The problem:
The response must contain every line below in which "minus" appears.

Data extract:
#####

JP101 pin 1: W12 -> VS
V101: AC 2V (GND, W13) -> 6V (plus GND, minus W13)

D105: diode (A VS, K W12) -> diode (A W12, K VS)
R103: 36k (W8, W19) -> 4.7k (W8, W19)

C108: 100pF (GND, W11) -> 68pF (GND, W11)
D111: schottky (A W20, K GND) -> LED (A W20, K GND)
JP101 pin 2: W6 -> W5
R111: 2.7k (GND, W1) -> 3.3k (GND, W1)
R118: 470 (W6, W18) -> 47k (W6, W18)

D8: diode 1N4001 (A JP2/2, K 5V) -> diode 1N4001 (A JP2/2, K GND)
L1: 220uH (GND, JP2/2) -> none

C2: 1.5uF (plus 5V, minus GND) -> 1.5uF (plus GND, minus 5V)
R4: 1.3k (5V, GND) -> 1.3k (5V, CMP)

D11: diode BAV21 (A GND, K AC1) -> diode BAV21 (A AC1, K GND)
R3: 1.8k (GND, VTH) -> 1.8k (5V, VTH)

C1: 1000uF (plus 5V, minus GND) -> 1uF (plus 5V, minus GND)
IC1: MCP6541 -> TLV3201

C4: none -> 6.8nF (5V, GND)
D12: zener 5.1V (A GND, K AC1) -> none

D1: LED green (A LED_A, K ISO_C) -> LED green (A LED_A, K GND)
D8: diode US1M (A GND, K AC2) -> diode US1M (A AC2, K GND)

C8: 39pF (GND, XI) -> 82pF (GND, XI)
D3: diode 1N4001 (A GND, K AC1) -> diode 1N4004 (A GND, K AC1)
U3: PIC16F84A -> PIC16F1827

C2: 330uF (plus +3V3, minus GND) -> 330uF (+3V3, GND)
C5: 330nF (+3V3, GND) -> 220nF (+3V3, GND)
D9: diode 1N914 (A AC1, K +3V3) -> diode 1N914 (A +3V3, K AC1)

#####

Answer for the task:
V101: AC 2V (GND, W13) -> 6V (plus GND, minus W13)
C2: 1.5uF (plus 5V, minus GND) -> 1.5uF (plus GND, minus 5V)
C1: 1000uF (plus 5V, minus GND) -> 1uF (plus 5V, minus GND)
C2: 330uF (plus +3V3, minus GND) -> 330uF (+3V3, GND)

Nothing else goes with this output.